- _Dataset_:
+++
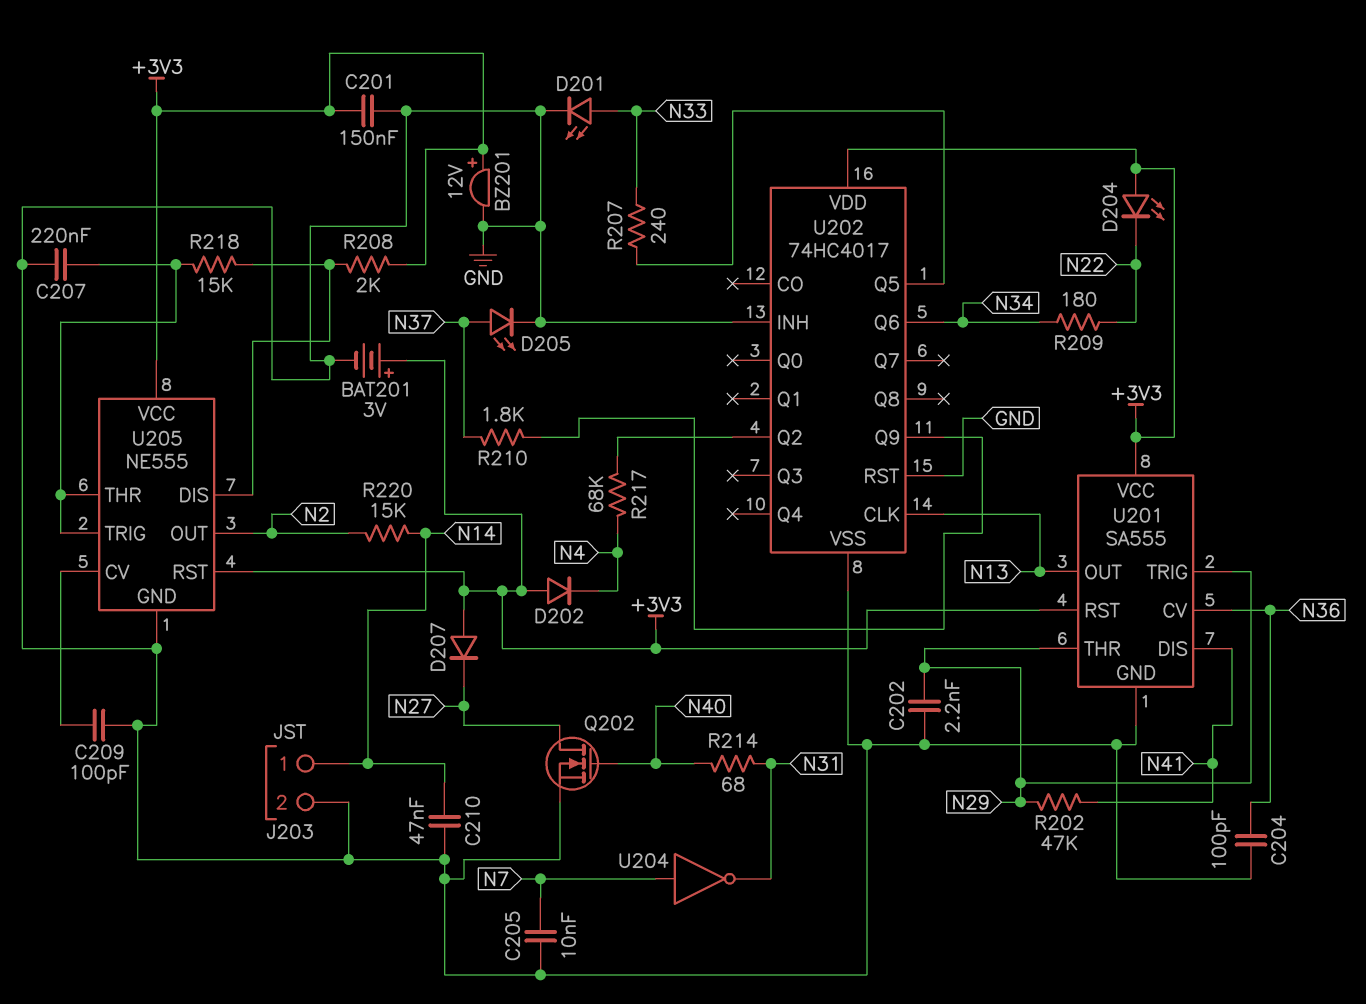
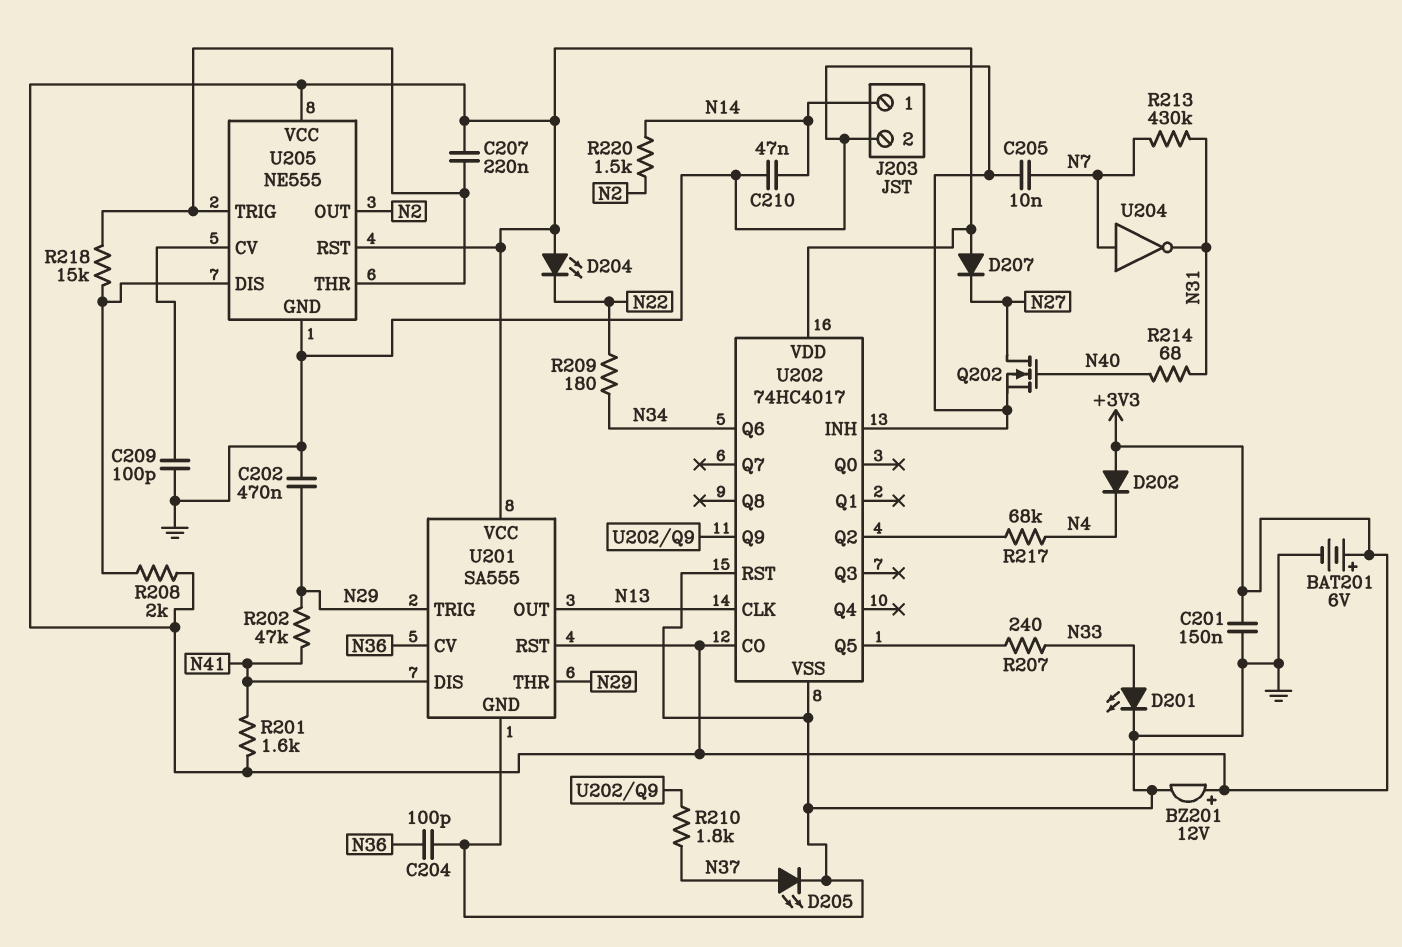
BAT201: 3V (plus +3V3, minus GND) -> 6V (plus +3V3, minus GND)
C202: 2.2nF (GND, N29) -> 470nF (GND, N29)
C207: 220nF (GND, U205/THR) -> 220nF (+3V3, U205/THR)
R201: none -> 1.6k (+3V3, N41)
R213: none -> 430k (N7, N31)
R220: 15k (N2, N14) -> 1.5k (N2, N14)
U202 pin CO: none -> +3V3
+++
- _Exercise directions_:
Images in the records must not be repeated; everything else should be returned exactly.

- _Worked solution_:
BAT201: 3V (plus +3V3, minus GND) -> 6V (plus +3V3, minus GND)
C202: 2.2nF (GND, N29) -> 470nF (GND, N29)
C207: 220nF (GND, U205/THR) -> 220nF (+3V3, U205/THR)
R201: none -> 1.6k (+3V3, N41)
R213: none -> 430k (N7, N31)
R220: 15k (N2, N14) -> 1.5k (N2, N14)
U202 pin CO: none -> +3V3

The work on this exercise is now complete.